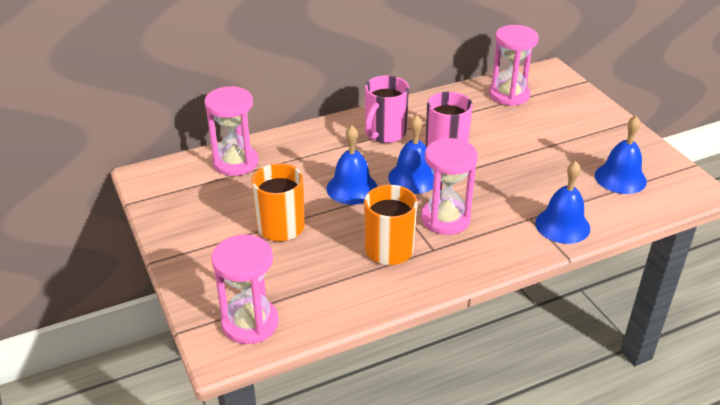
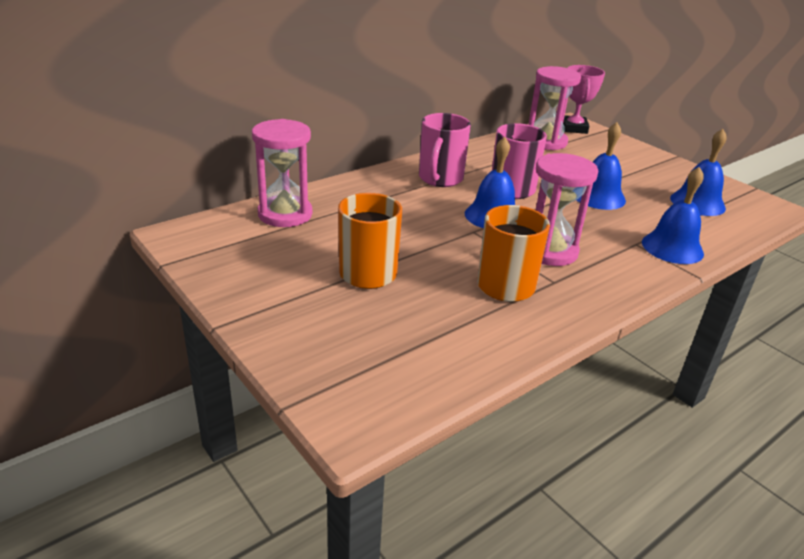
camera: 15 degrees left, 5 degrees down
(250, 323) = (377, 384): pink hourglass -> none
(352, 188) = (431, 230): blue bell -> blue bell (598, 197)
(547, 79) = (574, 128): none -> pink trophy

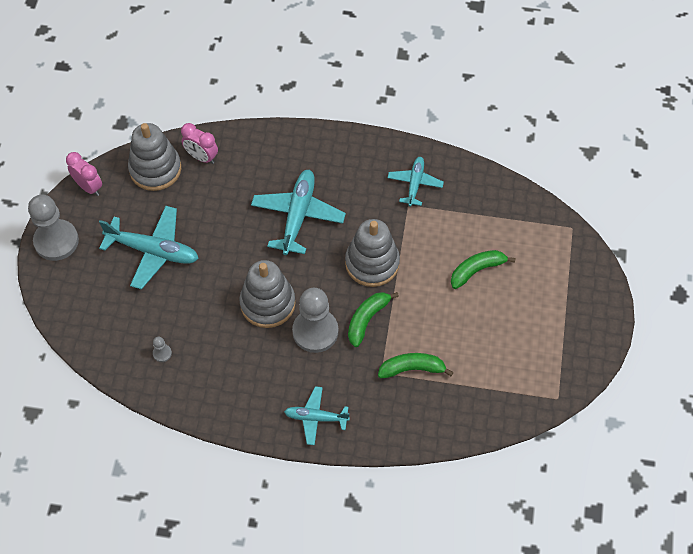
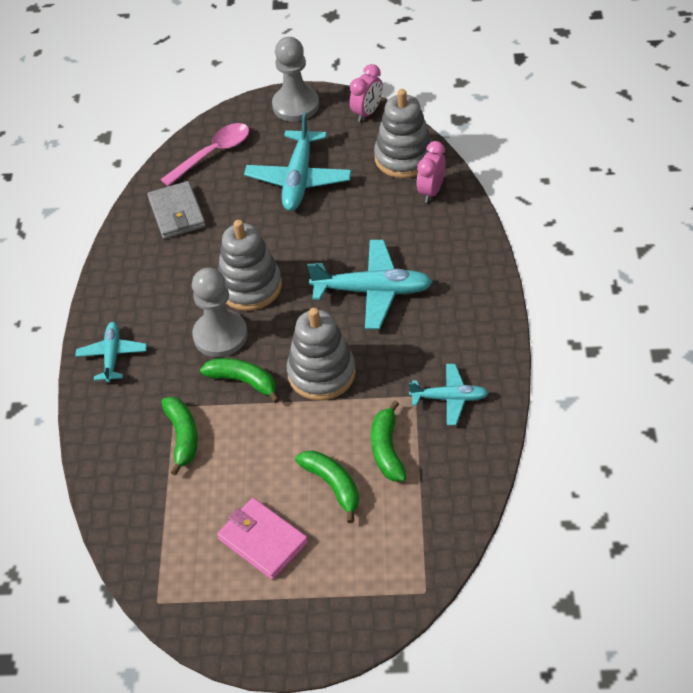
camera: 85 degrees right, 10 degrees down
(95, 317) = (212, 154): none -> pink spoon
(162, 353) = (177, 213): grey pawn -> grey wallet
(452, 231) = (387, 449): none -> green banana
(516, 322) = (263, 540): none -> pink wallet

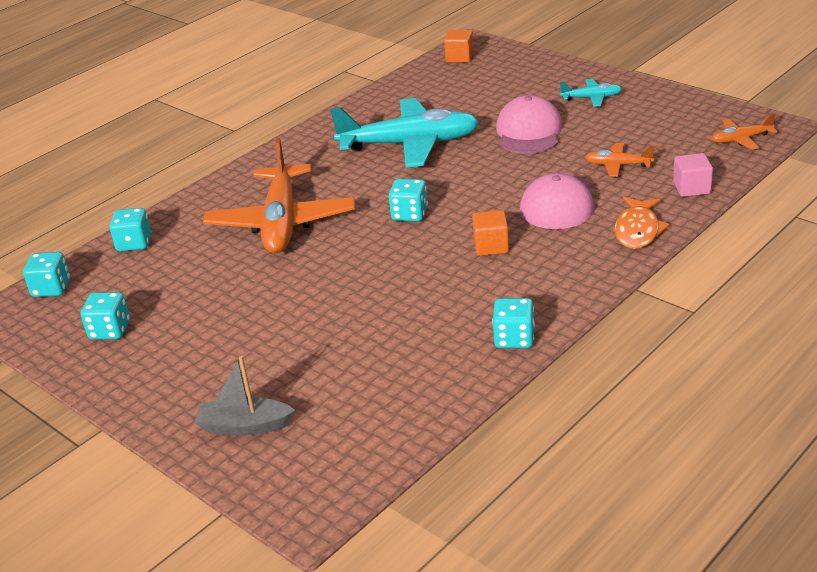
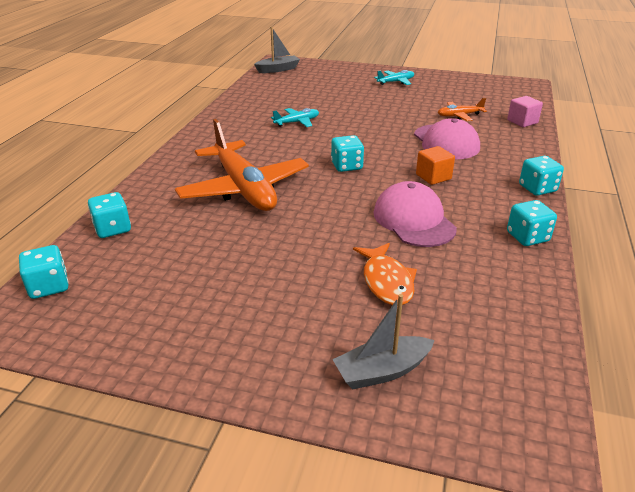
camera: 30 degrees left, 0 degrees up
(110, 330) = (150, 313): turquoise dice -> turquoise dice (537, 188)
(410, 144) = (297, 122): turquoise plane -> turquoise plane, size x0.44
(459, 57) = (278, 69): orange cube -> grey boat
(529, 132) = (376, 104): pink cap -> pink cap (414, 220)
(638, 230) = (521, 150): orange fish -> orange fish (386, 281)
(741, 139) = (516, 93): orange plane -> none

* _WHAT IS BEING ASKED_: Leaving the images out, return every record exactly.

* _FINISHED EXERCISE_:
camera: 15 degrees left, 5 degrees down
(250, 323) = (377, 384): pink hourglass -> none
(352, 188) = (431, 230): blue bell -> blue bell (598, 197)
(547, 79) = (574, 128): none -> pink trophy

camera: 85 degrees right, 10 degrees down
(95, 317) = (212, 154): none -> pink spoon
(162, 353) = (177, 213): grey pawn -> grey wallet
(452, 231) = (387, 449): none -> green banana
(516, 322) = (263, 540): none -> pink wallet

camera: 30 degrees left, 0 degrees up
(110, 330) = (150, 313): turquoise dice -> turquoise dice (537, 188)
(410, 144) = (297, 122): turquoise plane -> turquoise plane, size x0.44
(459, 57) = (278, 69): orange cube -> grey boat
(529, 132) = (376, 104): pink cap -> pink cap (414, 220)
(638, 230) = (521, 150): orange fish -> orange fish (386, 281)
(741, 139) = (516, 93): orange plane -> none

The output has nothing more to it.